- _Exercise requirements_: Once more, print the records exactly as given.

[Start of section]

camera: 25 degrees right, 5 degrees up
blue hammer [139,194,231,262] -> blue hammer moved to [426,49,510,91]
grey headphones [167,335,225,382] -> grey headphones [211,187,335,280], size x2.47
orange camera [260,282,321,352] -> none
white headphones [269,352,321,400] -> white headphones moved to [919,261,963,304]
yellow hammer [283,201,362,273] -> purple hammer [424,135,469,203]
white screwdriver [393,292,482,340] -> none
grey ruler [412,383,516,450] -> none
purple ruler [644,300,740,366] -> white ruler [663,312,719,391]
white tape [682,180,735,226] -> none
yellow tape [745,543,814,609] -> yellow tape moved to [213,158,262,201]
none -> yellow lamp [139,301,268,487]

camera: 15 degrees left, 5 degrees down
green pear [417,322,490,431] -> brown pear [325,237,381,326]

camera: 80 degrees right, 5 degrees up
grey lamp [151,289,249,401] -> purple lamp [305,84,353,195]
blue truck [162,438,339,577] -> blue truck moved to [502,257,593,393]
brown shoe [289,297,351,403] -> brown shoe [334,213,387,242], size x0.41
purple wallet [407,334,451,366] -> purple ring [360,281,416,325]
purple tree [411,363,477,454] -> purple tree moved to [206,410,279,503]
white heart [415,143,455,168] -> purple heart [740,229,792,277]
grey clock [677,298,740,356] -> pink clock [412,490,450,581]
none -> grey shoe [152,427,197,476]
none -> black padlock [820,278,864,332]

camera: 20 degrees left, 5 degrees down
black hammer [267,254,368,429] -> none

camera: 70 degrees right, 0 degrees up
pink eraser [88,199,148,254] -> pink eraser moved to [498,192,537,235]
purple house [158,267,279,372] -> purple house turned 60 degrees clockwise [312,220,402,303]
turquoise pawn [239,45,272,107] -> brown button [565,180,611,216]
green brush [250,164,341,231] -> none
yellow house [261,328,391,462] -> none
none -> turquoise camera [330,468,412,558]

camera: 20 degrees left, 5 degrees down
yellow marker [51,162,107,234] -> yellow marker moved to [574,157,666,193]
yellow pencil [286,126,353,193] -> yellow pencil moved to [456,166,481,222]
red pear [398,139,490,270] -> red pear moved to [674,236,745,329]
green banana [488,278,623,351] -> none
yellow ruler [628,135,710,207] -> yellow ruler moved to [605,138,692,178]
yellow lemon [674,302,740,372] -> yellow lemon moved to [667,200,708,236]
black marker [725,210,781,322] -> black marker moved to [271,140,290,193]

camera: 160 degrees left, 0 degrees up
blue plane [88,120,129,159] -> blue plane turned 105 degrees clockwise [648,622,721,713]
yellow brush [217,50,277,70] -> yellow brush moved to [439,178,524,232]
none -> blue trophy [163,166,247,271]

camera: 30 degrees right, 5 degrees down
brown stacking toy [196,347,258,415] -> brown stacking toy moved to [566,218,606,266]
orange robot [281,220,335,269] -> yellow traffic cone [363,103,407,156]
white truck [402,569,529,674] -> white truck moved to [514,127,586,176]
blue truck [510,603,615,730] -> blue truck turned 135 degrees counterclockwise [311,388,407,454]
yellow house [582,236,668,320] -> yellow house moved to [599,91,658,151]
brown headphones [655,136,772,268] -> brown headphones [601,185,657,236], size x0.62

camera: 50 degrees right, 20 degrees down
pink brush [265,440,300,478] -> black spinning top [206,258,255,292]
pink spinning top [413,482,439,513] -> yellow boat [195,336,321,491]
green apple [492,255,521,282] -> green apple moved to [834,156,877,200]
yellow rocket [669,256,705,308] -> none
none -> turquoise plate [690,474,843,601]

[End of section]

- _Exercise output_:
camera: 25 degrees right, 5 degrees up
blue hammer [139,194,231,262] -> blue hammer moved to [426,49,510,91]
grey headphones [167,335,225,382] -> grey headphones [211,187,335,280], size x2.47
orange camera [260,282,321,352] -> none
white headphones [269,352,321,400] -> white headphones moved to [919,261,963,304]
yellow hammer [283,201,362,273] -> purple hammer [424,135,469,203]
white screwdriver [393,292,482,340] -> none
grey ruler [412,383,516,450] -> none
purple ruler [644,300,740,366] -> white ruler [663,312,719,391]
white tape [682,180,735,226] -> none
yellow tape [745,543,814,609] -> yellow tape moved to [213,158,262,201]
none -> yellow lamp [139,301,268,487]

camera: 15 degrees left, 5 degrees down
green pear [417,322,490,431] -> brown pear [325,237,381,326]

camera: 80 degrees right, 5 degrees up
grey lamp [151,289,249,401] -> purple lamp [305,84,353,195]
blue truck [162,438,339,577] -> blue truck moved to [502,257,593,393]
brown shoe [289,297,351,403] -> brown shoe [334,213,387,242], size x0.41
purple wallet [407,334,451,366] -> purple ring [360,281,416,325]
purple tree [411,363,477,454] -> purple tree moved to [206,410,279,503]
white heart [415,143,455,168] -> purple heart [740,229,792,277]
grey clock [677,298,740,356] -> pink clock [412,490,450,581]
none -> grey shoe [152,427,197,476]
none -> black padlock [820,278,864,332]

camera: 20 degrees left, 5 degrees down
black hammer [267,254,368,429] -> none

camera: 70 degrees right, 0 degrees up
pink eraser [88,199,148,254] -> pink eraser moved to [498,192,537,235]
purple house [158,267,279,372] -> purple house turned 60 degrees clockwise [312,220,402,303]
turquoise pawn [239,45,272,107] -> brown button [565,180,611,216]
green brush [250,164,341,231] -> none
yellow house [261,328,391,462] -> none
none -> turquoise camera [330,468,412,558]

camera: 20 degrees left, 5 degrees down
yellow marker [51,162,107,234] -> yellow marker moved to [574,157,666,193]
yellow pencil [286,126,353,193] -> yellow pencil moved to [456,166,481,222]
red pear [398,139,490,270] -> red pear moved to [674,236,745,329]
green banana [488,278,623,351] -> none
yellow ruler [628,135,710,207] -> yellow ruler moved to [605,138,692,178]
yellow lemon [674,302,740,372] -> yellow lemon moved to [667,200,708,236]
black marker [725,210,781,322] -> black marker moved to [271,140,290,193]

camera: 160 degrees left, 0 degrees up
blue plane [88,120,129,159] -> blue plane turned 105 degrees clockwise [648,622,721,713]
yellow brush [217,50,277,70] -> yellow brush moved to [439,178,524,232]
none -> blue trophy [163,166,247,271]

camera: 30 degrees right, 5 degrees down
brown stacking toy [196,347,258,415] -> brown stacking toy moved to [566,218,606,266]
orange robot [281,220,335,269] -> yellow traffic cone [363,103,407,156]
white truck [402,569,529,674] -> white truck moved to [514,127,586,176]
blue truck [510,603,615,730] -> blue truck turned 135 degrees counterclockwise [311,388,407,454]
yellow house [582,236,668,320] -> yellow house moved to [599,91,658,151]
brown headphones [655,136,772,268] -> brown headphones [601,185,657,236], size x0.62

camera: 50 degrees right, 20 degrees down
pink brush [265,440,300,478] -> black spinning top [206,258,255,292]
pink spinning top [413,482,439,513] -> yellow boat [195,336,321,491]
green apple [492,255,521,282] -> green apple moved to [834,156,877,200]
yellow rocket [669,256,705,308] -> none
none -> turquoise plate [690,474,843,601]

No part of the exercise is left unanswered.